ACTION ITEM: Images are to be dropped, and the rest of the data reproduced exactly.

SUPPLIED MATERIAL:
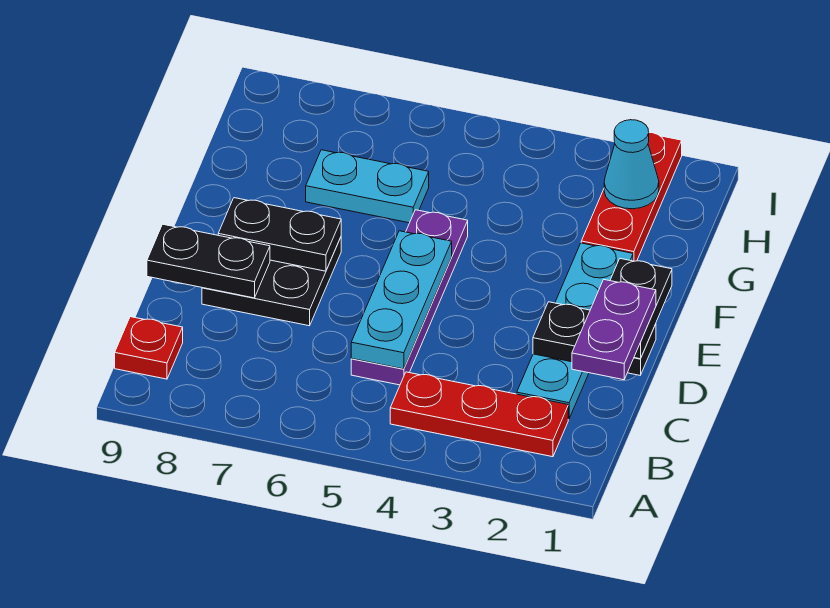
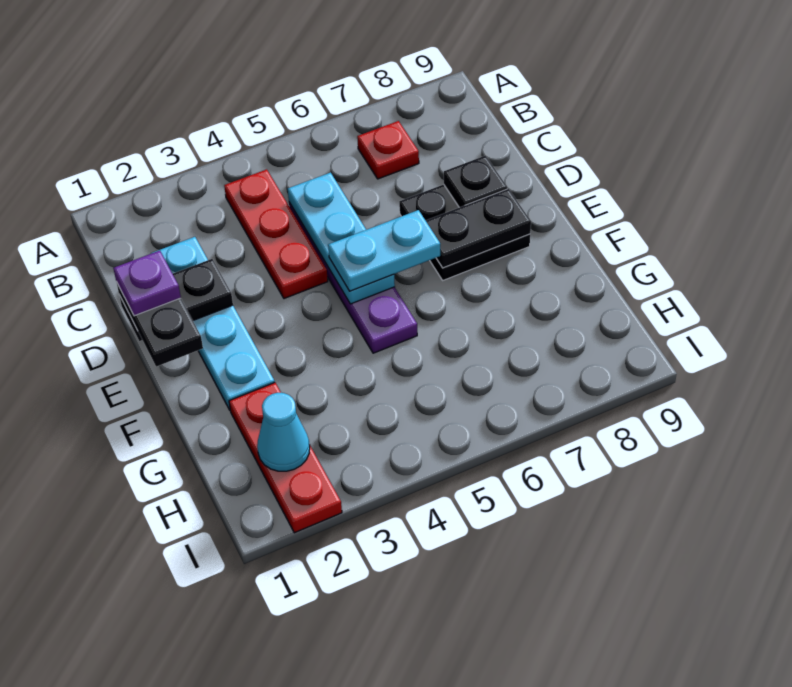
red plate B2:B4 level 1 -> red plate B4:D4 level 1
red plate B9 level 1 -> red plate B7 level 1
purple plate C1:D1 level 4 -> purple plate D1 level 4
black plate D8:D9 level 2 -> black plate D8 level 2
cyan plate G6:G7 level 1 -> cyan plate E5:E6 level 3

EXPECTED OUTPUT:
red plate B2:B4 level 1 -> red plate B4:D4 level 1
red plate B9 level 1 -> red plate B7 level 1
purple plate C1:D1 level 4 -> purple plate D1 level 4
black plate D8:D9 level 2 -> black plate D8 level 2
cyan plate G6:G7 level 1 -> cyan plate E5:E6 level 3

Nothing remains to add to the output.